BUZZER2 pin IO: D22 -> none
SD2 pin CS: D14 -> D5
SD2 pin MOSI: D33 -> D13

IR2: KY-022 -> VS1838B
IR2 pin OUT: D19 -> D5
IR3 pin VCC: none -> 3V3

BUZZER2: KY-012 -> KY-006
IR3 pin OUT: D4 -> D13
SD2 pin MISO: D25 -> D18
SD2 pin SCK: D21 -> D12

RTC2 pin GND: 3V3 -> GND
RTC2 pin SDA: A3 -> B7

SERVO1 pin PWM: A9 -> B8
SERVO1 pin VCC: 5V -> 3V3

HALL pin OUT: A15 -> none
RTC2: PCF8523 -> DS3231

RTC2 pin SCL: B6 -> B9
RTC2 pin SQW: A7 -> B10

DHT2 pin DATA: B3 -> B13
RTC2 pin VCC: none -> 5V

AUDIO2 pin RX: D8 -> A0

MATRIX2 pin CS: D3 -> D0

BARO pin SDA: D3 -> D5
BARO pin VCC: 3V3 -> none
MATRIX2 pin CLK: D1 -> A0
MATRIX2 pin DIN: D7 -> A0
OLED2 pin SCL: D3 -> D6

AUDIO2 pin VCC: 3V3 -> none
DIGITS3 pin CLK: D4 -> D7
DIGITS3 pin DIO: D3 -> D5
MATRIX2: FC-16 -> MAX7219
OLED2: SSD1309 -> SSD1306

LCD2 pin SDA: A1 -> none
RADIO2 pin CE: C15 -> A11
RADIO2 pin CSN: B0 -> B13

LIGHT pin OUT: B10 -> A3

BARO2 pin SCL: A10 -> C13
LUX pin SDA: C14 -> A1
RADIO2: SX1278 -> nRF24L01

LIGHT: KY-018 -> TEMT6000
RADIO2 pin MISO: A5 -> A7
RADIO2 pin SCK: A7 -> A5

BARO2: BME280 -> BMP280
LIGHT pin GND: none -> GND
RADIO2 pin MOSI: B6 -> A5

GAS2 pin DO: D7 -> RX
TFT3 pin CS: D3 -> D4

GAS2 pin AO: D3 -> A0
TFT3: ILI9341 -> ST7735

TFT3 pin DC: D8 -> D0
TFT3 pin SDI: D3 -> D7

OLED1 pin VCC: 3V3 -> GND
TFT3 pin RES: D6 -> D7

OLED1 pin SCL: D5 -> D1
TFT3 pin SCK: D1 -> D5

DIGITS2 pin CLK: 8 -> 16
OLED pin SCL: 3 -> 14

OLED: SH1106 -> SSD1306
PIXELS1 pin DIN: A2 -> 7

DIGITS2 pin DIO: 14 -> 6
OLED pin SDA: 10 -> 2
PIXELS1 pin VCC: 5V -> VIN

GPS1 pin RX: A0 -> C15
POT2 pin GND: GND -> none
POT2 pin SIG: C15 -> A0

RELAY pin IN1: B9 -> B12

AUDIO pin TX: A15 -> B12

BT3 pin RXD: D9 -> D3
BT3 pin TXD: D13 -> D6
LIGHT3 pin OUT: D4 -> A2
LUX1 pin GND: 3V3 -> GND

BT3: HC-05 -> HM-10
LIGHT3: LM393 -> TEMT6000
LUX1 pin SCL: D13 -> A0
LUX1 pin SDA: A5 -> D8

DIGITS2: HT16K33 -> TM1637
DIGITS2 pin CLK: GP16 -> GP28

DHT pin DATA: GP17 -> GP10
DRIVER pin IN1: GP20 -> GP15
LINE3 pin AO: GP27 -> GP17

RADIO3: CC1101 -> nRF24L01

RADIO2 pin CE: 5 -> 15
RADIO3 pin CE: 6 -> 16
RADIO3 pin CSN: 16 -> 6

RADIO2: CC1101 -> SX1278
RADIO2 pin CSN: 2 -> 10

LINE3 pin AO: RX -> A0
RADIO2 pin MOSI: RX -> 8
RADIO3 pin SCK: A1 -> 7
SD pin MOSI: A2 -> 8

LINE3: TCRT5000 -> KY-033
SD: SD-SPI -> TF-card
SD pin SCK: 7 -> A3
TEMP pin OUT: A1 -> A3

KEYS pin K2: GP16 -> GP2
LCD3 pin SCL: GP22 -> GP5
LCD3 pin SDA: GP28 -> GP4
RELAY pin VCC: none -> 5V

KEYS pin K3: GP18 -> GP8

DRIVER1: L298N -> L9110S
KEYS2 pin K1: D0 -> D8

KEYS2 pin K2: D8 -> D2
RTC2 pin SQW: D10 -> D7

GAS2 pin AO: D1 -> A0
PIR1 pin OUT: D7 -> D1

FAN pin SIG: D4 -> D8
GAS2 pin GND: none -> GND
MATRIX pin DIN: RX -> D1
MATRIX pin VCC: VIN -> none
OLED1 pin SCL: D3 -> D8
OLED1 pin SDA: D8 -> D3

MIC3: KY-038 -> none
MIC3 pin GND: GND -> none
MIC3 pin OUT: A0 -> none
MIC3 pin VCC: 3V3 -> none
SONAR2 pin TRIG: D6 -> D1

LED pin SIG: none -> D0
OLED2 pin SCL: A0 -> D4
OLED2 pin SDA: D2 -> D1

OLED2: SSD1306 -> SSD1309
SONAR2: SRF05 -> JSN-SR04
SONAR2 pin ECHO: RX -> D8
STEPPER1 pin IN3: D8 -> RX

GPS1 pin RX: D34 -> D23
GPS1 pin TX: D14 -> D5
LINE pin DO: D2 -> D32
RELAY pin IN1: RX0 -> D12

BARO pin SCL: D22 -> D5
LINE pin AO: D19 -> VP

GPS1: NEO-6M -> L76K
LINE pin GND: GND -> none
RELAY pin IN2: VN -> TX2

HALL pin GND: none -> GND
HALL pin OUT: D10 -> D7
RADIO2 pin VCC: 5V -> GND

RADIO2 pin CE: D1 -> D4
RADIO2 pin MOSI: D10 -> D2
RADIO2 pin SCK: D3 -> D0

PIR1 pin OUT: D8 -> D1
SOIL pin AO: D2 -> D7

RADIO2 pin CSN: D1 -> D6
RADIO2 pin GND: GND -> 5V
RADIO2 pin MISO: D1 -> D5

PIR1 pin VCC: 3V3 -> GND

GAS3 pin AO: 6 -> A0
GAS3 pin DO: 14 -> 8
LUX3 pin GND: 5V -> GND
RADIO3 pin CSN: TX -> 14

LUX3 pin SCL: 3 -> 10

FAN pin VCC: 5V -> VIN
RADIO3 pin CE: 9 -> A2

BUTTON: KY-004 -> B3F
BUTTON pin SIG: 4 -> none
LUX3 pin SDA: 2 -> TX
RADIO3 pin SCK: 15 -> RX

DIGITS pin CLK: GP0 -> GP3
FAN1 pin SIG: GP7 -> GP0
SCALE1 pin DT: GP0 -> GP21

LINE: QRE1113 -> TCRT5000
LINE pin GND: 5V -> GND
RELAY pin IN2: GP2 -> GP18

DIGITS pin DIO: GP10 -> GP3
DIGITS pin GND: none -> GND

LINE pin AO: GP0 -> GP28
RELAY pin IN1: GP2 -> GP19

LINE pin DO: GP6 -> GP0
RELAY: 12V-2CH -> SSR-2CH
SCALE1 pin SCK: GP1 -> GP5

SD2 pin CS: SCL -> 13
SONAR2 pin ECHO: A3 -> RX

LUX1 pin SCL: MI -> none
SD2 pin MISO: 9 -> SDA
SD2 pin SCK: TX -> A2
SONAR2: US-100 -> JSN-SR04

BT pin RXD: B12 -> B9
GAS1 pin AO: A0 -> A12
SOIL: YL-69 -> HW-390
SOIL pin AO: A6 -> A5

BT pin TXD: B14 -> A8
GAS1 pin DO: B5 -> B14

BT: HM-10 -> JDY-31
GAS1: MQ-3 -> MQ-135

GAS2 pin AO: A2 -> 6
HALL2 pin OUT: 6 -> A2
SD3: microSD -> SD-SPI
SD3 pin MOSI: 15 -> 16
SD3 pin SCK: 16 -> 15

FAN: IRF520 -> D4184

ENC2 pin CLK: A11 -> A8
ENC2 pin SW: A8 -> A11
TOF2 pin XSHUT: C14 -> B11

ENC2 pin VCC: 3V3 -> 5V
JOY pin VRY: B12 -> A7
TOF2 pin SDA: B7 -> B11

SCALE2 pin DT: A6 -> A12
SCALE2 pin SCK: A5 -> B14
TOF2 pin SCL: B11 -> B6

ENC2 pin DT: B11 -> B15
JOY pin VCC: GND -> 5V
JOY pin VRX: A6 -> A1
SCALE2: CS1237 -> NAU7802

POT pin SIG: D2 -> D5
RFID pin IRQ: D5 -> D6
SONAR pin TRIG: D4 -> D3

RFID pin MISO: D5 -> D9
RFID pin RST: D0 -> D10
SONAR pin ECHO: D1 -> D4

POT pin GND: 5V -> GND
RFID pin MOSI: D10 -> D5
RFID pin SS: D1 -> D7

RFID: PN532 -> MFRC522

**Task description**
Please write out the material word for word from its first line through the line holding "RTC2 pin SDA: A3 -> B7", including both, and no line past it.

**Problem solution**
BUZZER2 pin IO: D22 -> none
SD2 pin CS: D14 -> D5
SD2 pin MOSI: D33 -> D13

IR2: KY-022 -> VS1838B
IR2 pin OUT: D19 -> D5
IR3 pin VCC: none -> 3V3

BUZZER2: KY-012 -> KY-006
IR3 pin OUT: D4 -> D13
SD2 pin MISO: D25 -> D18
SD2 pin SCK: D21 -> D12

RTC2 pin GND: 3V3 -> GND
RTC2 pin SDA: A3 -> B7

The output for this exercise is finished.